Provided data:
------
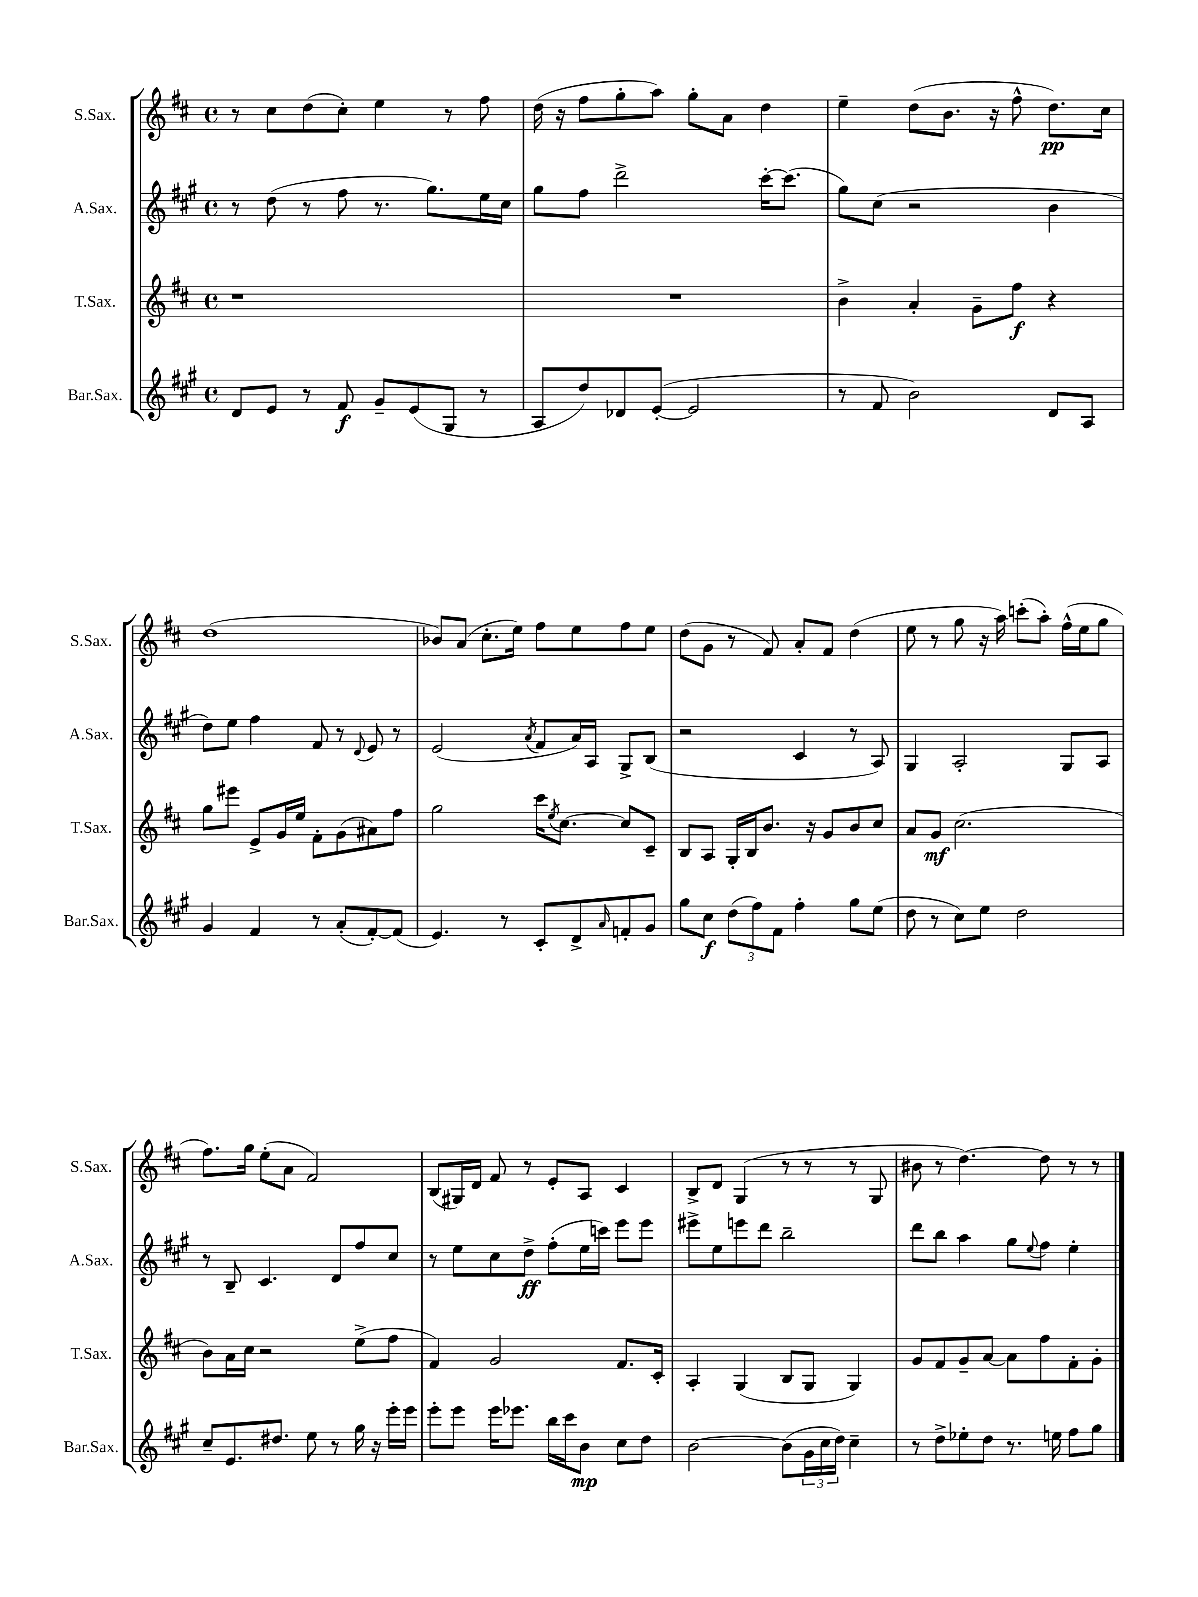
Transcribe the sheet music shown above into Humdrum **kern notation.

**kern	**kern	**kern	**kern
*staff4	*staff3	*staff2	*staff1
*clefG2	*clefG2	*clefG2	*clefG2
*k[f#c#g#]	*k[f#c#]	*k[f#c#g#]	*k[f#c#]
*M4/4	*M4/4	*M4/4	*M4/4
*met(c)	*met(c)	*met(c)	*met(c)
8d	1r	8r	8r
8e	.	(8dd	8cc#
8r	.	8r	(8dd
8f#	.	8ff#	8cc#')
8g#~	.	8.r	4ee
(8e	.	.	.
.	.	8.gg#)	.
8G#	.	.	8r
8r	.	16ee	8ff#
.	.	16cc#	.
=	=	=	=
8A	1r	8gg#	(16dd
.	.	.	16r
8dd)	.	8ff#	8ff#
8d-	.	2ddd^	8gg'
([8e'	.	.	8aa)
2e]	.	.	8gg'
.	.	.	8a
.	.	[16ccc#'	4dd
.	.	(8.ccc#]	.
=	=	=	=
8r	4b^	8gg#)	4ee~
8f#	.	(8cc#	.
2b)	4a'	2r	(8dd
.	.	.	8.b
.	8g~	.	.
.	.	.	16r
.	8ff#	.	8ff#^^
8d	4r	4b	8.dd)
8A	.	.	.
.	.	.	16cc#
=	=	=	=
4g#	8gg	8dd)	(1dd
.	8eee#	8ee	.
4f#	8e^	4ff#	.
.	16g	.	.
.	16ee	.	.
8r	8f#'	8f#	.
(8a'	(8g	8r	.
.	.	8qqd	.
[8f#')	8a#)	8e	.
(8f#]	8ff#	8r	.
=	=	=	=
4.e)	2gg	(2e	8b-)
.	.	.	(8a
.	.	.	8.cc#'
8r	.	.	.
.	.	.	16ee)
.	.	8qa	.
8c#'	16ccc#	8f#	8ff#
.	8qee	.	.
.	[8.cc#	.	.
8d^	.	16a)	8ee
.	.	16A	.
16qqa	.	.	.
8f'	8cc#]	8G#^	8ff#
8g#	8c#~	(8B	8ee
=	=	=	=
8gg#	8B	2r	(8dd
8cc#	8A	.	8g
(12dd	16G'	.	8r
.	16B	.	.
12ff#)	.	.	.
.	8.b	.	8f#)
12f#	.	.	.
4ff#'	.	4c#	8a'
.	16r	.	.
.	8g	.	8f#
8gg#	8b	8r	(4dd
(8ee	8cc#	8A)	.
=	=	=	=
8dd	8a	4G#	8ee
8r	8g	.	8r
8cc#)	(2.cc#	2A'	8gg
8ee	.	.	16r
.	.	.	16aa)
2dd	.	.	(8ccc'
.	.	.	8aa')
.	.	8G#	(16ff#^^
.	.	.	16ee
.	.	8A	8gg
=	=	=	=
8cc#~	8b)	8r	8.ff#)
8.e	16a	8B~	.
.	16cc#	.	16gg
.	2r	4.c#	(8ee'
8.dd#	.	.	.
.	.	.	8a
8ee	.	.	2f#)
8r	.	8d	.
16gg#	(8ee^	8ff#	.
16r	.	.	.
16eee'	8ff#	8cc#	.
16eee	.	.	.
=	=	=	=
8eee'	4f#)	8r	(8B
8eee	.	8ee	16G#)
.	.	.	16d
16eee	2g	8cc#	8f#
8.eee-	.	.	.
.	.	8dd^	8r
16bb	.	(8ff#'	8e'
16ccc#	.	.	.
8b	.	16ee	8A
.	.	16ccc)	.
8cc#	8.f#	8eee	4c#
8dd	.	8eee	.
.	16c#'	.	.
=	=	=	=
[2b	4A'	8eee#^	8B^
.	.	8ee	8d
.	(4G	8eee	(4G
.	.	8ddd	.
(8b]	8B	2bb~	8r
24g#	8G	.	8r
24cc#	.	.	.
24dd)	.	.	.
4cc#~	4G)	.	8r
.	.	.	8G
=	=	=	=
8r	8g	8ddd	8b#
8dd^	8f#	8bb	8r
8ee-'	8g~	4aa	[4.dd)
8dd	[8a	.	.
8.r	8a]	8gg#	.
.	.	8qqee	.
.	8ff#	8ff#	8dd]
16ee	.	.	.
8ff#	8f#'	4ee'	8r
8gg#	8g'	.	8r
==	==	==	==
*-	*-	*-	*-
------
Requirements: Find every line above that contains the string "kern", matching case, and copy each of those lines out in full.

Result for this exercise:
Transcribe the sheet music shown above into Humdrum **kern notation.
**kern	**kern	**kern	**kern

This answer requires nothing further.